→ Task to carry out
Arrange the lines of the material from its start through the line holding "38: (131, 10)", inclusive, as a Markdown table with the columns n and Line, giving each row a number and skipping blank lines. Leave the pictures out of the table.

→ Data items

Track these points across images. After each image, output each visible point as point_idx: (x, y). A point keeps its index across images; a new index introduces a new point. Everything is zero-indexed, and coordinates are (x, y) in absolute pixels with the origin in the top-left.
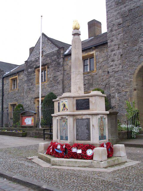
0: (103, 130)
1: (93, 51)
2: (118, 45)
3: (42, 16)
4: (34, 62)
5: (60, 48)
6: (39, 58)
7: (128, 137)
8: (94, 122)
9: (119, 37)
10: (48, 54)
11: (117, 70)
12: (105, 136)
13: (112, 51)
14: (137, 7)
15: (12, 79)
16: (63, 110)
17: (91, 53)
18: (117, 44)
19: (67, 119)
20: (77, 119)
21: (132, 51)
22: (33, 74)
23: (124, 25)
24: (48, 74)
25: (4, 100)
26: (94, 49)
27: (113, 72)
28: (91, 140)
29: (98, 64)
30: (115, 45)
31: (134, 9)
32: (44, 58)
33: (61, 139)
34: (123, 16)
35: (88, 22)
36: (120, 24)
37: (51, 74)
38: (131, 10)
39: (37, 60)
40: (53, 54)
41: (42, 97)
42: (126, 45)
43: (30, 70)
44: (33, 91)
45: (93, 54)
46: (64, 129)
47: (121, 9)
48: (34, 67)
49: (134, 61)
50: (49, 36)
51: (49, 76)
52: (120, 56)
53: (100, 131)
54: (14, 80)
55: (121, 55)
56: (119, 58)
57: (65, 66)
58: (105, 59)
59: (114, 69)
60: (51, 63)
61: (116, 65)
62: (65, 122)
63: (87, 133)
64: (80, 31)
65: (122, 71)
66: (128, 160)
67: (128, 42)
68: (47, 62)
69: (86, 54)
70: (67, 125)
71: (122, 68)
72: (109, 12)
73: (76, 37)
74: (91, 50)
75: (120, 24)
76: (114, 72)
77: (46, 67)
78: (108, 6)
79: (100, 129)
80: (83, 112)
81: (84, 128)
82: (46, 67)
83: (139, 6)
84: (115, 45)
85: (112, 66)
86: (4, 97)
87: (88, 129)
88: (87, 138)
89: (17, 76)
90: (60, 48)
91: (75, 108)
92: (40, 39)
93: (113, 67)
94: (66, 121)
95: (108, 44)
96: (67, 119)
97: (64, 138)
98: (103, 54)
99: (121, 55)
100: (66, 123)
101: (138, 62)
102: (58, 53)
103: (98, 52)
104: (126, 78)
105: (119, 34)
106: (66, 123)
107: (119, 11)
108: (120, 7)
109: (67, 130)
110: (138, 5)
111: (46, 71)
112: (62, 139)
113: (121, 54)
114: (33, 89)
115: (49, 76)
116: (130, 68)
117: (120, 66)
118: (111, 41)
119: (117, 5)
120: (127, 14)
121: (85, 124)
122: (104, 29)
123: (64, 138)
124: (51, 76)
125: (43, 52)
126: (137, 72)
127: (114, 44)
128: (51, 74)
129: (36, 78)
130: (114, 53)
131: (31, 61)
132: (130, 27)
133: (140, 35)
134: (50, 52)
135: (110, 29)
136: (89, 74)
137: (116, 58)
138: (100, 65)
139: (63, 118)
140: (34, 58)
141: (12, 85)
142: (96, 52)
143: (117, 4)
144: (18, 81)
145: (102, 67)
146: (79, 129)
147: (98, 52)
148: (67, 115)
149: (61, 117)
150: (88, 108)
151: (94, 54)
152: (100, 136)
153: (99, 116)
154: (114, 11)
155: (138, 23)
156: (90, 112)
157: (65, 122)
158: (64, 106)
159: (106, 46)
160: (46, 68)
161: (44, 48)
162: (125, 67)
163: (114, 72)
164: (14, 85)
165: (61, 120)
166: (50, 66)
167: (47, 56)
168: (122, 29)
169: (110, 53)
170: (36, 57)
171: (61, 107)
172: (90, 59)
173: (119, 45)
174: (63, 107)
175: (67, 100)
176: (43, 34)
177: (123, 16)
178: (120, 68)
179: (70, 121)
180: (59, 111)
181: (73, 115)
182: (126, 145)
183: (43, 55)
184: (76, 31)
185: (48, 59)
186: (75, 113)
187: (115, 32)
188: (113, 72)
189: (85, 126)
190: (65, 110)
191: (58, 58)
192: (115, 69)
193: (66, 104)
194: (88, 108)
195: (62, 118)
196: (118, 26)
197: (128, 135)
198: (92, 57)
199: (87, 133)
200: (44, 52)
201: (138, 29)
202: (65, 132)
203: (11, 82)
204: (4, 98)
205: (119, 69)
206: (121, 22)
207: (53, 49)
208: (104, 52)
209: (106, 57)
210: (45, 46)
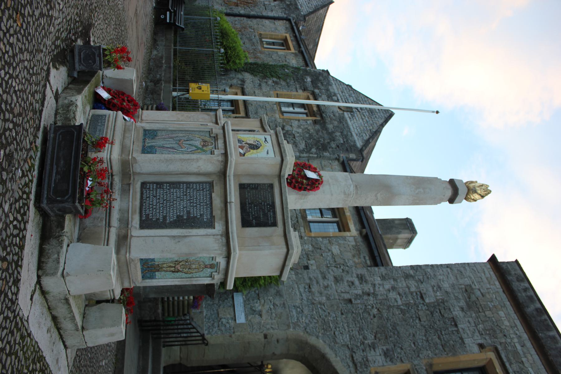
0: (173, 269)
1: (357, 230)
2: (373, 293)
3: (437, 112)
4: (328, 90)
5: (361, 151)
6: (338, 101)
7: (146, 321)
8: (202, 243)
9: (393, 295)
10: (347, 123)
11: (315, 288)
12: (152, 277)
13: (361, 278)
14: (461, 338)
15: (286, 40)
16: (240, 141)
17: (352, 226)
18: (377, 288)
19: (212, 153)
20: (211, 184)
21: (361, 329)
22: (298, 86)
23: (420, 308)
24: (299, 120)
25: (239, 18)
26: (361, 233)
27: (310, 279)
28: (142, 231)
29: (326, 241)
30: (374, 285)
31: (458, 331)
32: (337, 115)
33: (145, 130)
34: (441, 306)
35: (411, 220)
36: (422, 297)
37: (299, 127)
38: (456, 325)
39: (330, 97)
40: (346, 135)
41: (245, 101)
42: (375, 311)
43: (309, 79)
44: (260, 85)
45: (349, 230)
46: (180, 140)
47: (457, 298)
48: (317, 91)
49: (336, 333)
50: (386, 130)
51: (295, 124)
52: (347, 296)
53: (172, 262)
54: (284, 44)
55: (350, 301)
56: (343, 295)
57: (319, 162)
58: (339, 261)
59: (317, 283)
60: (327, 129)
61: (326, 287)
62: (204, 146)
63: (165, 218)
64: (460, 202)
65: (313, 304)
66: (72, 353)
67: (381, 318)
68: (328, 120)
69: (348, 214)
70: (192, 152)
71: (320, 303)
72: (449, 270)
73: (449, 193)
74: (358, 226)
75: (422, 297)
76: (308, 281)
77: (318, 118)
78: (462, 269)
79: (177, 262)
80: (233, 205)
81: (180, 207)
82: (318, 118)
83: (464, 343)
84: (374, 285)
85: (324, 278)
86: (245, 19)
87: (181, 222)
88: (147, 215)
89: (293, 50)
90: (361, 151)
91: (246, 181)
92: (378, 104)
93: (321, 281)
94: (205, 148)
95: (376, 269)
96: (212, 153)
97: (150, 143)
98: (348, 255)
99: (350, 301)
100: (198, 148)
101: (336, 342)
102: (350, 147)
103: (354, 243)
104: (294, 313)
105: (399, 294)
106: (200, 150)
107: (452, 296)
108: (460, 297)
109: (174, 153)
110: (467, 341)
111: (307, 116)
112: (145, 135)
113: (353, 300)
114: (263, 85)
115: (296, 122)
116: (320, 323)
117: (324, 298)
118: (382, 275)
119: (464, 290)
120: (446, 315)
121: (195, 213)
122: (399, 257)
123: (150, 143)
124: (295, 129)
125: (350, 110)
126: (312, 340)
127: (376, 282)
128: (299, 127)
129: (288, 93)
130: (357, 282)
131: (329, 84)
132: (417, 321)
133: (399, 347)
134: (351, 127)
135: (412, 272)
136: (300, 220)
137: (343, 286)
138: (323, 248)
139: (215, 140)
140: (336, 91)
141: (274, 39)
142: (354, 237)
143: (466, 291)
144: (281, 53)
145: (319, 250)
146: (177, 193)
147: (354, 243)
148: (226, 155)
149: (221, 136)
150: (246, 223)
151: (347, 234)
152: (153, 260)
153: (222, 262)
154: (451, 283)
155: (427, 341)
156: (235, 228)
157: (204, 146)
158: (255, 147)
159: (368, 262)
160: (314, 118)
161: (359, 116)
162: (321, 308)
163: (308, 281)
164: (273, 44)
165: (208, 135)
166: (318, 127)
167: (341, 120)
168: (412, 302)
169: (354, 271)
170: (338, 95)
171: (249, 138)
172: (337, 223)
173: (375, 295)
174: (249, 142)
175: (271, 154)
176: (388, 115)
177: (441, 304)
178: (318, 298)
179: (205, 163)
180: (233, 130)
181: (223, 174)
182: (121, 345)
183: (344, 111)
184: (462, 191)
185: (336, 123)
186: (232, 178)
187: (405, 285)
188: (310, 279)
189: (188, 213)
190: (242, 147)
191: (338, 146)
192: (315, 284)
193: (260, 154)
194: (246, 223)
195: (216, 138)
196: (418, 293)
197: (150, 321)
198: (343, 227)
199: (165, 218)
200: (350, 115)
201: (414, 343)
202: (171, 146)
203: (279, 37)
204: (242, 18)
205: (317, 294)
206: (427, 301)
207: (359, 135)
208: (354, 256)
209: (342, 262)
210: (363, 117)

→ Answer to the exercise
| n | Line |
|---|---|
| 1 | Track these points across images. After each image, output each visible point as point_idx: (x, y). A point keeps its index across images; a new index introduces a new point. Everything is zero-indexed, and coordinates are (x, y) in absolute pixels with the origin in the top-left. |
| 2 | 0: (103, 130) |
| 3 | 1: (93, 51) |
| 4 | 2: (118, 45) |
| 5 | 3: (42, 16) |
| 6 | 4: (34, 62) |
| 7 | 5: (60, 48) |
| 8 | 6: (39, 58) |
| 9 | 7: (128, 137) |
| 10 | 8: (94, 122) |
| 11 | 9: (119, 37) |
| 12 | 10: (48, 54) |
| 13 | 11: (117, 70) |
| 14 | 12: (105, 136) |
| 15 | 13: (112, 51) |
| 16 | 14: (137, 7) |
| 17 | 15: (12, 79) |
| 18 | 16: (63, 110) |
| 19 | 17: (91, 53) |
| 20 | 18: (117, 44) |
| 21 | 19: (67, 119) |
| 22 | 20: (77, 119) |
| 23 | 21: (132, 51) |
| 24 | 22: (33, 74) |
| 25 | 23: (124, 25) |
| 26 | 24: (48, 74) |
| 27 | 25: (4, 100) |
| 28 | 26: (94, 49) |
| 29 | 27: (113, 72) |
| 30 | 28: (91, 140) |
| 31 | 29: (98, 64) |
| 32 | 30: (115, 45) |
| 33 | 31: (134, 9) |
| 34 | 32: (44, 58) |
| 35 | 33: (61, 139) |
| 36 | 34: (123, 16) |
| 37 | 35: (88, 22) |
| 38 | 36: (120, 24) |
| 39 | 37: (51, 74) |
| 40 | 38: (131, 10) |